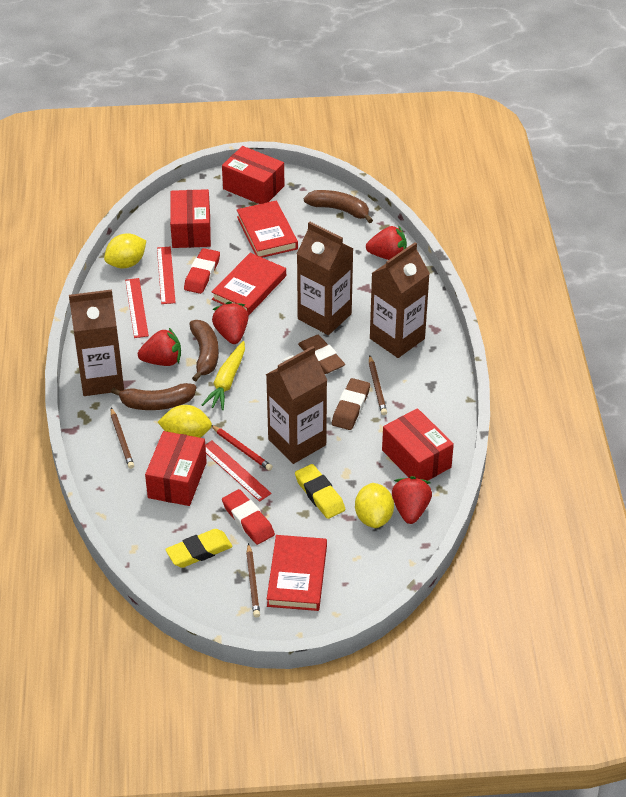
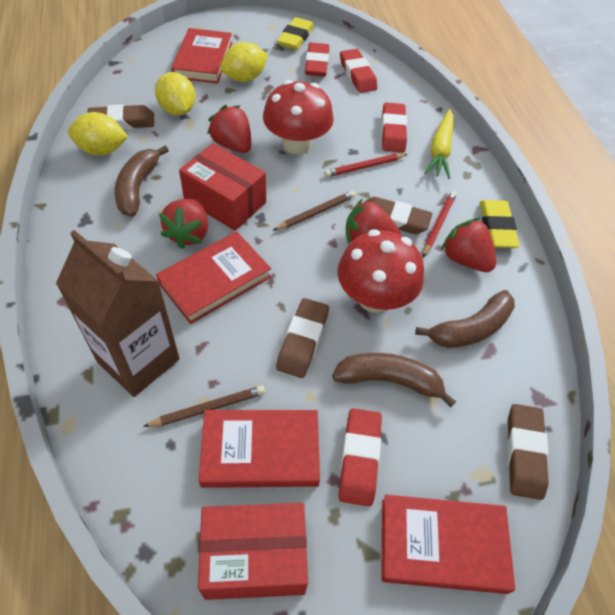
brown carton: [69,289,124,396] [266,346,327,464] [297,221,353,335] [370,242,430,358] = 4 -> [56,230,180,397] = 1
brown eraser: [298,335,345,374] [332,378,370,430] = 2 -> [87,105,154,130] [276,298,329,378] [365,197,432,234] [507,404,549,500] = 4
brown pencil: [111,408,134,469] [246,543,260,618] [369,355,387,415] = 3 -> [143,386,265,427] [273,191,355,231] = 2
red book: [212,253,286,316] [237,201,298,258] [267,535,327,611] = 3 -> [156,231,271,324] [171,28,232,84] [199,410,320,488] [381,495,515,594] = 4
red box: [145,431,207,506] [170,189,211,248] [222,146,285,204] [382,408,454,481] = 4 -> [179,143,266,231] [198,503,308,600] = 2
red eraser: [184,248,220,294] [222,489,275,545] = 2 -> [305,43,329,76] [338,408,382,506] [340,49,378,93] [381,103,407,153] = 4
red mushroom: none = 0 -> [263,80,334,154] [337,229,424,313] = 2
red pencil: [211,425,273,471] = 1 -> [324,154,407,177] [423,191,457,257] = 2
red ruler: [125,278,149,338] [157,247,176,304] [205,441,272,502] = 3 -> none = 0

= = = = = = =

Only a number is expected here: the count of lines in the records above that include the word "eraser".

### Task answer
2